Raw data =>
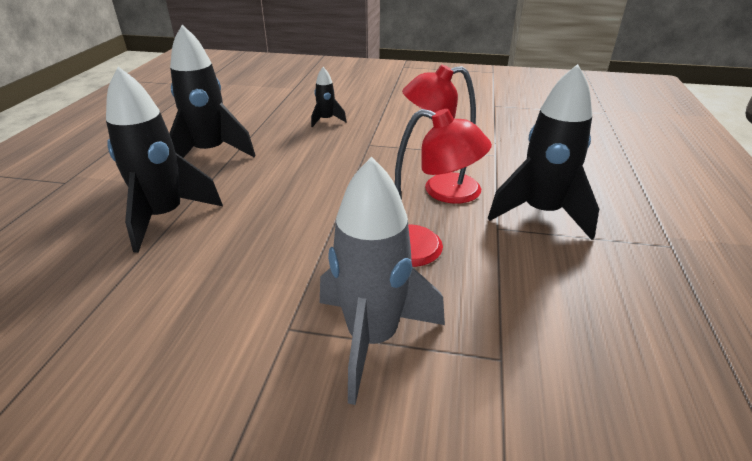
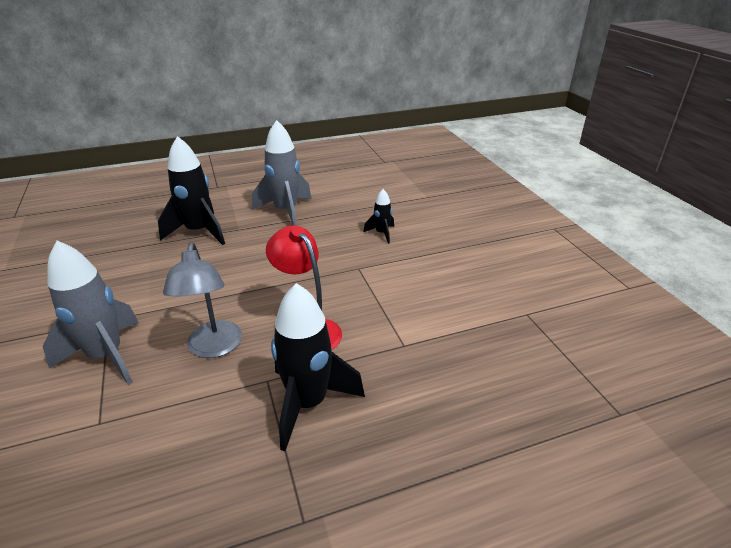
camera: 60 degrees right, 0 degrees up
(210, 153) = (286, 211): black rocket -> grey rocket
(424, 249) = (214, 348): red lamp -> grey lamp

Exercise brief => Sift through the material above and copy the lines that contain the word "grey".

Response area =>
(210, 153) = (286, 211): black rocket -> grey rocket
(424, 249) = (214, 348): red lamp -> grey lamp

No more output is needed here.